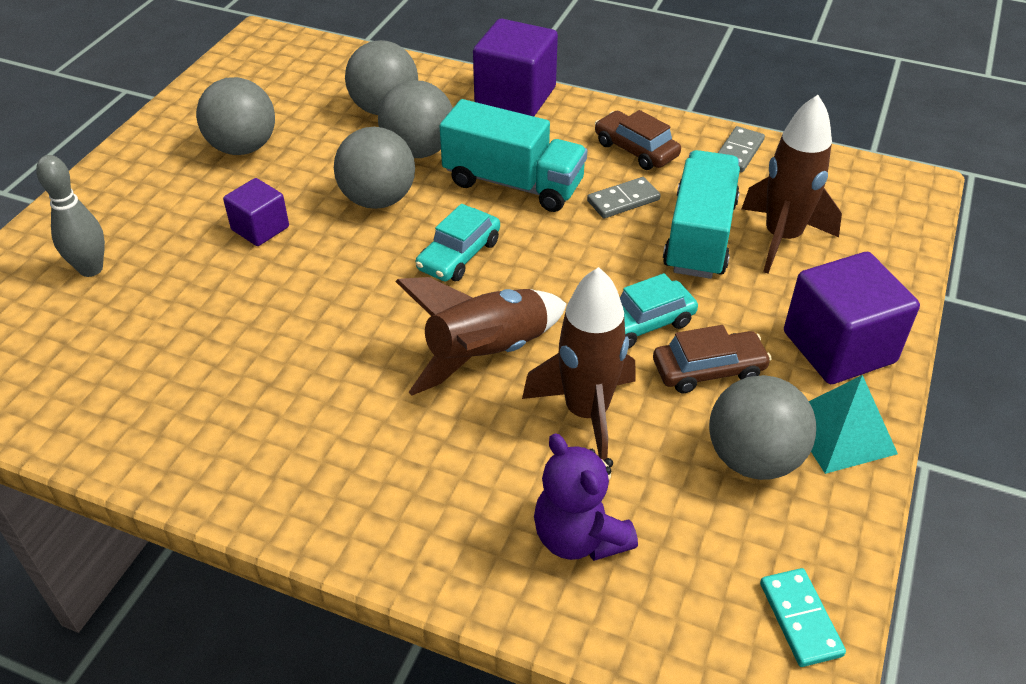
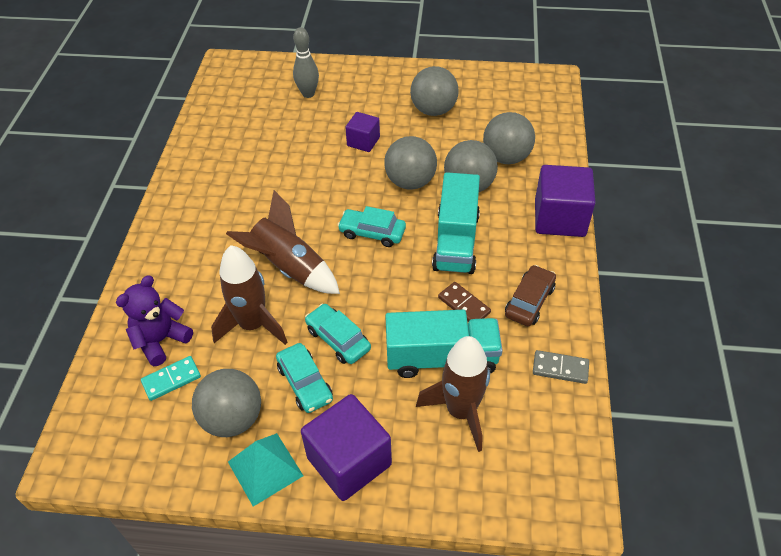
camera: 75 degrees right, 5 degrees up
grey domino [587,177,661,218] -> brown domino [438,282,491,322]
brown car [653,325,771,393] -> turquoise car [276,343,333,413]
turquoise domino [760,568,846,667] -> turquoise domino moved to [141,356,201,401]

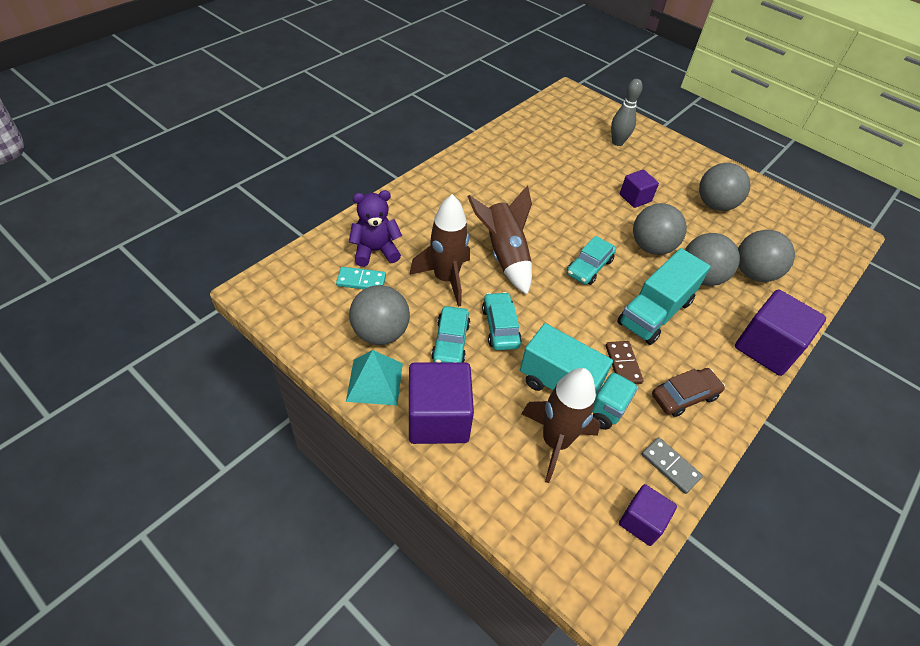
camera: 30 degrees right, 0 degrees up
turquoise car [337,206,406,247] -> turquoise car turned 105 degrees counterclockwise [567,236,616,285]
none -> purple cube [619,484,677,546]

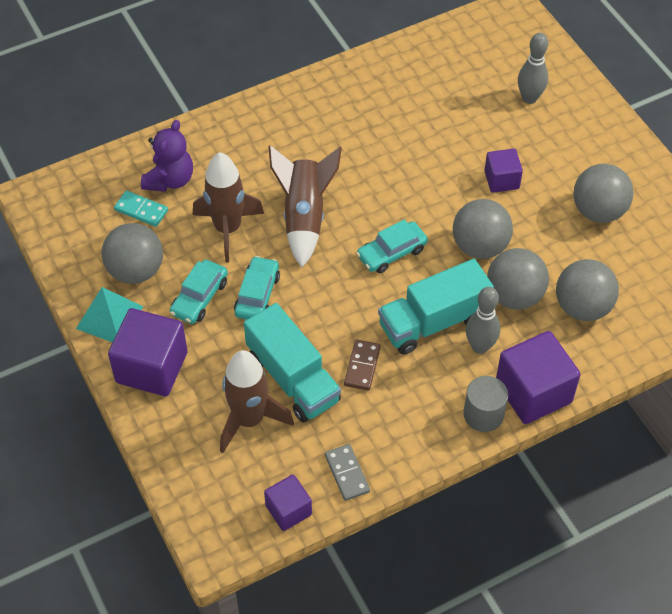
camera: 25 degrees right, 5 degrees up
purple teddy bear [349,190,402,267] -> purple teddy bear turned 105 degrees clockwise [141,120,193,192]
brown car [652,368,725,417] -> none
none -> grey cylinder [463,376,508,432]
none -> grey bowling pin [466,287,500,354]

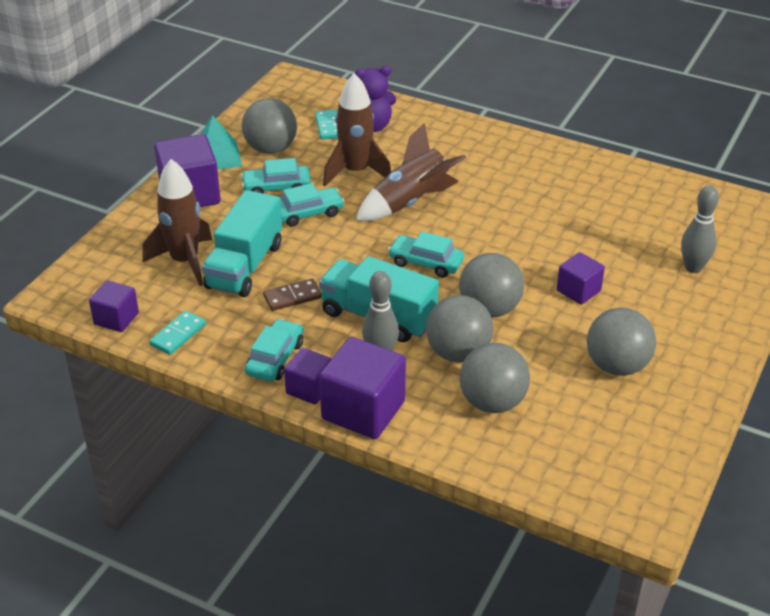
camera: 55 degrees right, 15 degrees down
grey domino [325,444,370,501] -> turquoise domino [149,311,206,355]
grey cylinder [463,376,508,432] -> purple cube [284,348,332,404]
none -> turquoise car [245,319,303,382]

##############################

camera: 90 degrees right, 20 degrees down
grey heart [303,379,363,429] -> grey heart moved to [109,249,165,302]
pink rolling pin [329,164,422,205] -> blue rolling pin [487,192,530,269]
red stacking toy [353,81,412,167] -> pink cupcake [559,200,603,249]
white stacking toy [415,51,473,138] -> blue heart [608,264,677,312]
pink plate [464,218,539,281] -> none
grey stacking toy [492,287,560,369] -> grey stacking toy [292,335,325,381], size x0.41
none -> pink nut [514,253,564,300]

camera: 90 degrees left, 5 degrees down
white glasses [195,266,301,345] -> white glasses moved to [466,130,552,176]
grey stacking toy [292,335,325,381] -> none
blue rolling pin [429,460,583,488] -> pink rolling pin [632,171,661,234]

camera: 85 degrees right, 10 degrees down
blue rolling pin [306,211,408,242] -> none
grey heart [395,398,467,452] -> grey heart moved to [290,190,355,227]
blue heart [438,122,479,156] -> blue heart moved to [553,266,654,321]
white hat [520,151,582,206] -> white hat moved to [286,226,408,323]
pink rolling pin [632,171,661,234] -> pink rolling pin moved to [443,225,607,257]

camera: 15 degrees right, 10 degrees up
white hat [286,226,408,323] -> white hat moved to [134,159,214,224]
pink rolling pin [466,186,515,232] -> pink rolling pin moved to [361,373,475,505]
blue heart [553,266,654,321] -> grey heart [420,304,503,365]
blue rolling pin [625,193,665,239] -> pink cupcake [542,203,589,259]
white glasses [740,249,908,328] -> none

##############################

TRY IT: For the string "cylinder", show each line of the entries above where it occurs.

WRITTEN ANSWER:
none -> grey cylinder [463,376,508,432]
grey cylinder [463,376,508,432] -> purple cube [284,348,332,404]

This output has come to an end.